▶ WORK REQUIRED
Only certain lines below are wanted: those starting at the line containing "orange circle: (52, 52) -> (130, 26), moved" and ending at the line containing "gray cross: (661, 179)", both included, each retyped exactly.

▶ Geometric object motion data
□ □ □ □ □ □ □

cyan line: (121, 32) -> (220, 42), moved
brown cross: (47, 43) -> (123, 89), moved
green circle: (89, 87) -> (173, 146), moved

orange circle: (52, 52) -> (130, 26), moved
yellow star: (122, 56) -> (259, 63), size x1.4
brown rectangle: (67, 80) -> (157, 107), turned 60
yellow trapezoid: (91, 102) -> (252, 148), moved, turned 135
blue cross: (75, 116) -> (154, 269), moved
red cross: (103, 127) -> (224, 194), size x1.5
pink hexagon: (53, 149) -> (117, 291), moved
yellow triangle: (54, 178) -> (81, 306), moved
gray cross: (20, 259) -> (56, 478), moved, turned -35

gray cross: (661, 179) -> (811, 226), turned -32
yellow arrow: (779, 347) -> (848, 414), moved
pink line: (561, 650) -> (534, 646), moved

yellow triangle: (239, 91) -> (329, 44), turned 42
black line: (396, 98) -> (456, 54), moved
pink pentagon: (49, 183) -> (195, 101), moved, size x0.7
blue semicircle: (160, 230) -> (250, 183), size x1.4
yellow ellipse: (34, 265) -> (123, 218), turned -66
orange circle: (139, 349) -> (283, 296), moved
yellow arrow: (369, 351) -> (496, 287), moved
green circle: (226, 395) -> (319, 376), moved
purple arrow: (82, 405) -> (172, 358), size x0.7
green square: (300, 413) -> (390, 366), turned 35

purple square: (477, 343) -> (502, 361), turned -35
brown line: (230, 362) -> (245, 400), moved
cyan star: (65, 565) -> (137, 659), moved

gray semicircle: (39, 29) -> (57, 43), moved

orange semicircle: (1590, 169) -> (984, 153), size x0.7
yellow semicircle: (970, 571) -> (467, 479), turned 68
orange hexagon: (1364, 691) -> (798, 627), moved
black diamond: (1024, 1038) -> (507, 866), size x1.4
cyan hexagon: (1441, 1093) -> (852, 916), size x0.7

□ □ □ □ □ □ □

▶ ANSWER TO THE PROBLEM
orange circle: (52, 52) -> (130, 26), moved
yellow star: (122, 56) -> (259, 63), size x1.4
brown rectangle: (67, 80) -> (157, 107), turned 60
yellow trapezoid: (91, 102) -> (252, 148), moved, turned 135
blue cross: (75, 116) -> (154, 269), moved
red cross: (103, 127) -> (224, 194), size x1.5
pink hexagon: (53, 149) -> (117, 291), moved
yellow triangle: (54, 178) -> (81, 306), moved
gray cross: (20, 259) -> (56, 478), moved, turned -35

gray cross: (661, 179) -> (811, 226), turned -32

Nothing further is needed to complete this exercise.